====== TASK INPUTS ======

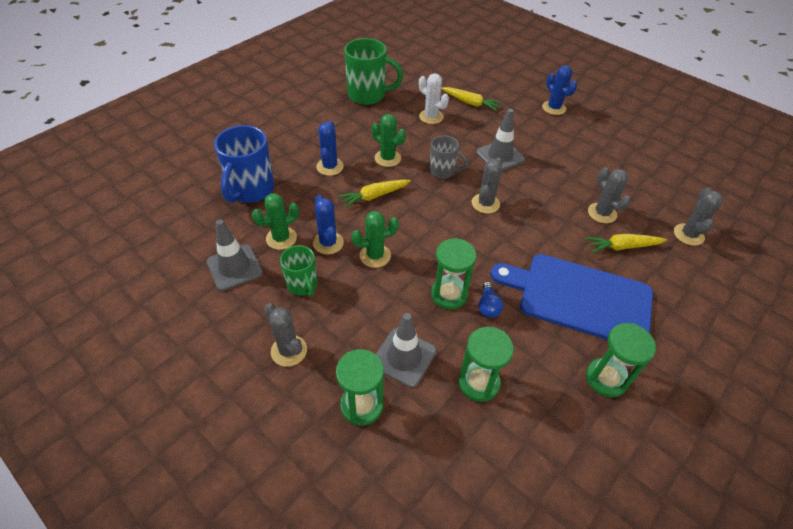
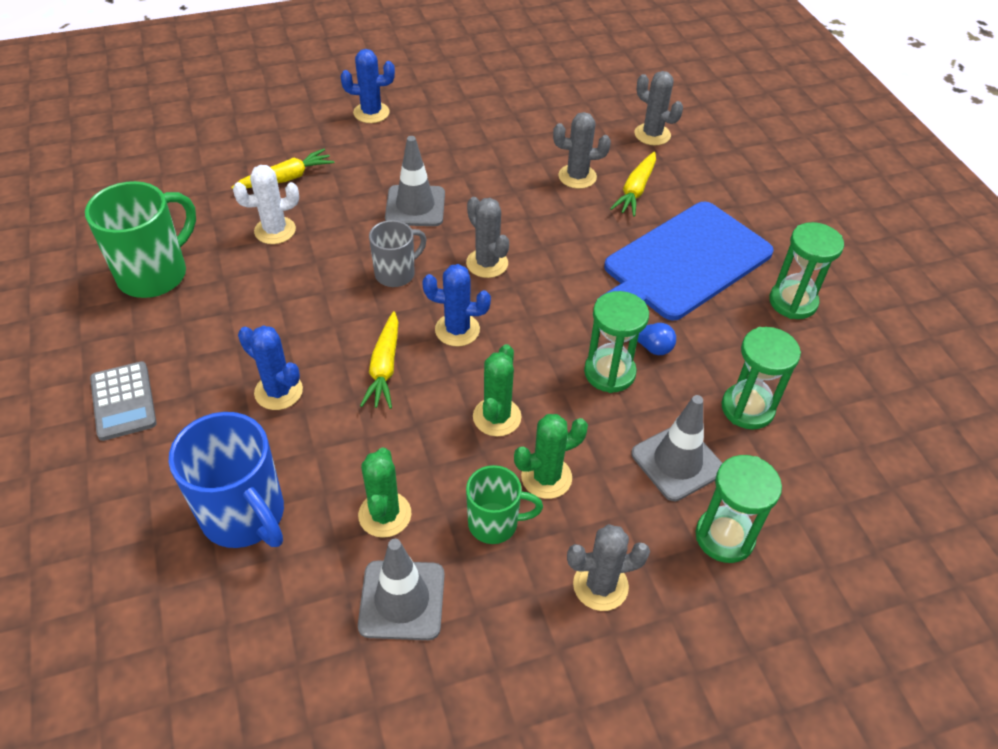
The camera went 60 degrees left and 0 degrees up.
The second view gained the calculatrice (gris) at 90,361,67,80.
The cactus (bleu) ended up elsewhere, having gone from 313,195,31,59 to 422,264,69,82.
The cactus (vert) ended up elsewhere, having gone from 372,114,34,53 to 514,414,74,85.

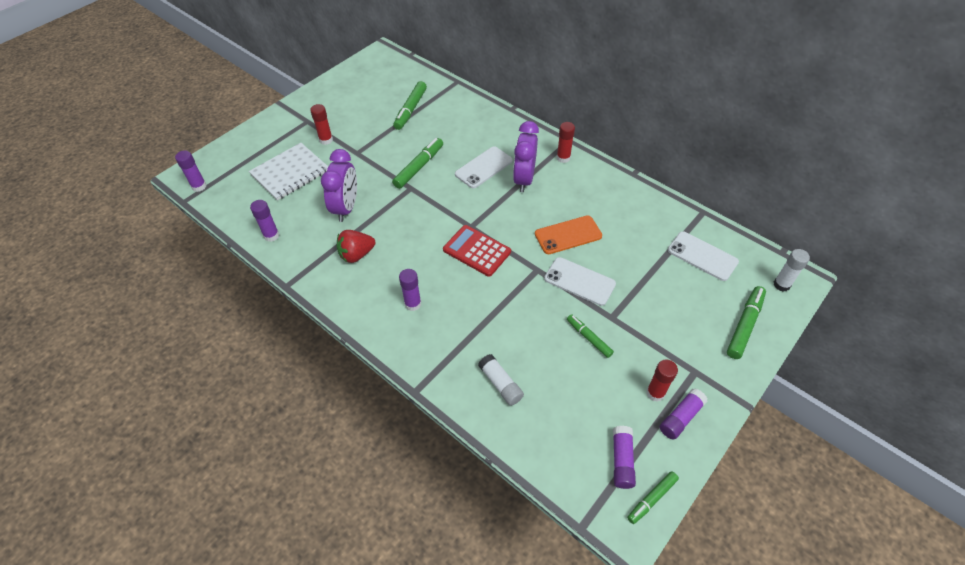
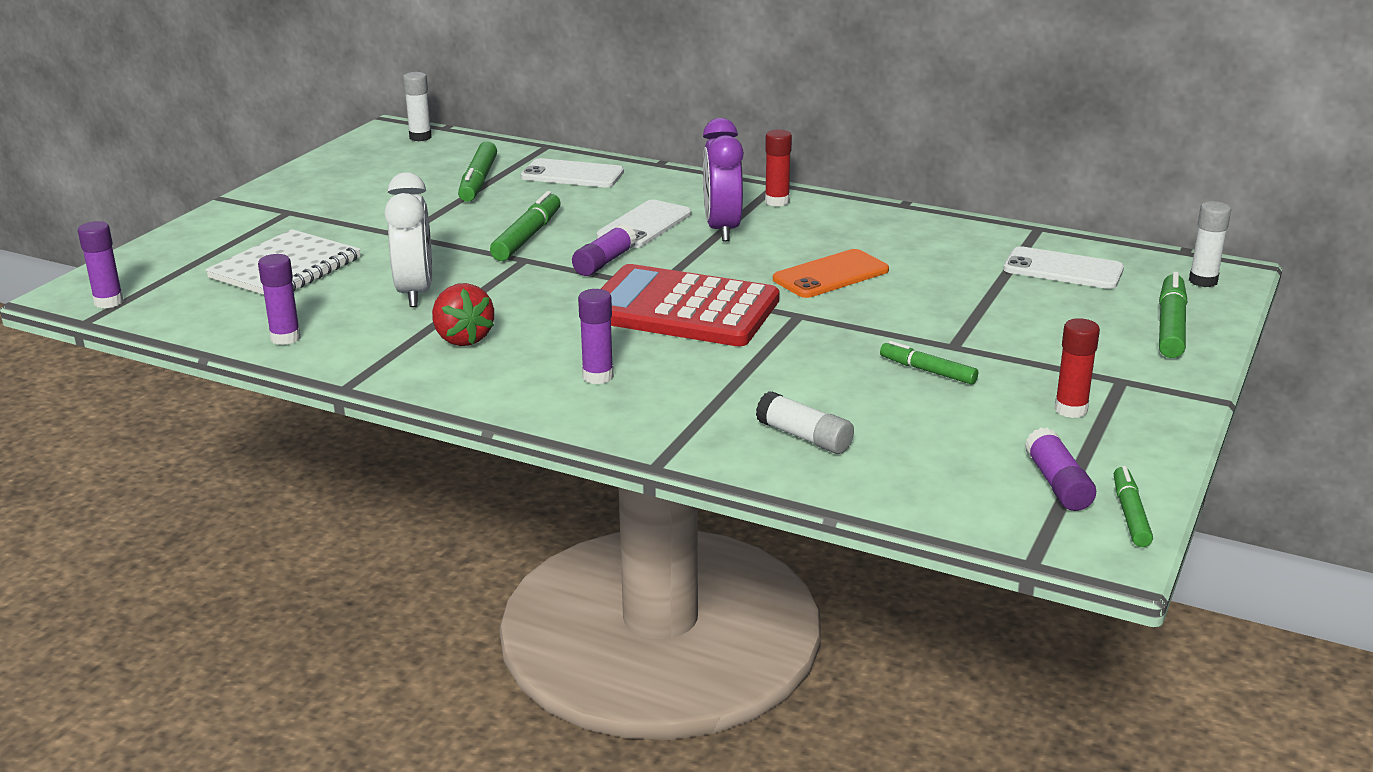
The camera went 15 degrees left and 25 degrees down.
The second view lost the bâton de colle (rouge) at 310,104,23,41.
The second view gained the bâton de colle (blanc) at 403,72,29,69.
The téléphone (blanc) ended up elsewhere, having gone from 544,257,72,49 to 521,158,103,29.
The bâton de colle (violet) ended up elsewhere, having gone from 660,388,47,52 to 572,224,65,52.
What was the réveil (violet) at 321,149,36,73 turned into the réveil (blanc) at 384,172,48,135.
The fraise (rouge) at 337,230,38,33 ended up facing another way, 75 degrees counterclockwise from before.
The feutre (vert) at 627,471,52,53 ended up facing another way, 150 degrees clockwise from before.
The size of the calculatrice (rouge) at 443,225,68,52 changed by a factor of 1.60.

======
====== TASK INPUTS ======

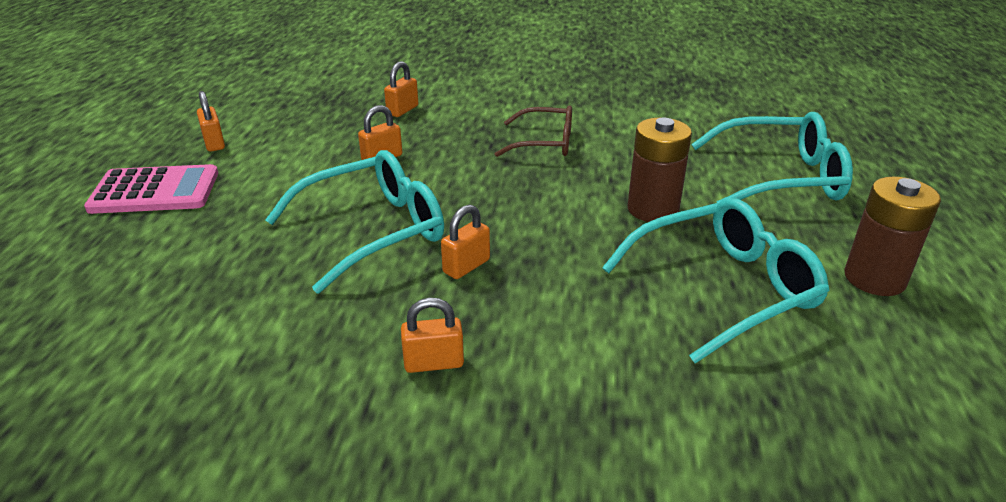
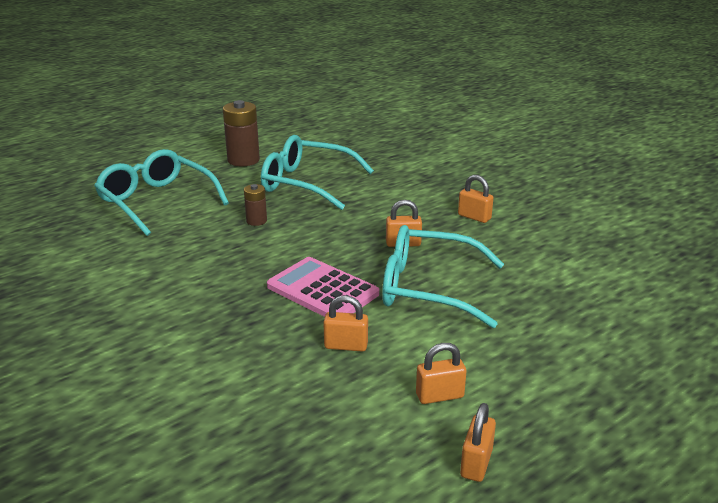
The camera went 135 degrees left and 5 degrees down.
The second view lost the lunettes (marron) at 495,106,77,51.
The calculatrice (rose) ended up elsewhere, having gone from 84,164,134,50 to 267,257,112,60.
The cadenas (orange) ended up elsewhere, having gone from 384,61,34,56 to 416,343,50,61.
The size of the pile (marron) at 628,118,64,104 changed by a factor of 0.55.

======

**PROBLEM REQUIREMENTS:**
Among the lines above, repeat exactly those from the line with "The camera went 60" to the line with "The cactus (bleu)", counting both ends.

**SOLUTION TO THIS PROBLEM:**
The camera went 60 degrees left and 0 degrees up.
The second view gained the calculatrice (gris) at 90,361,67,80.
The cactus (bleu) ended up elsewhere, having gone from 313,195,31,59 to 422,264,69,82.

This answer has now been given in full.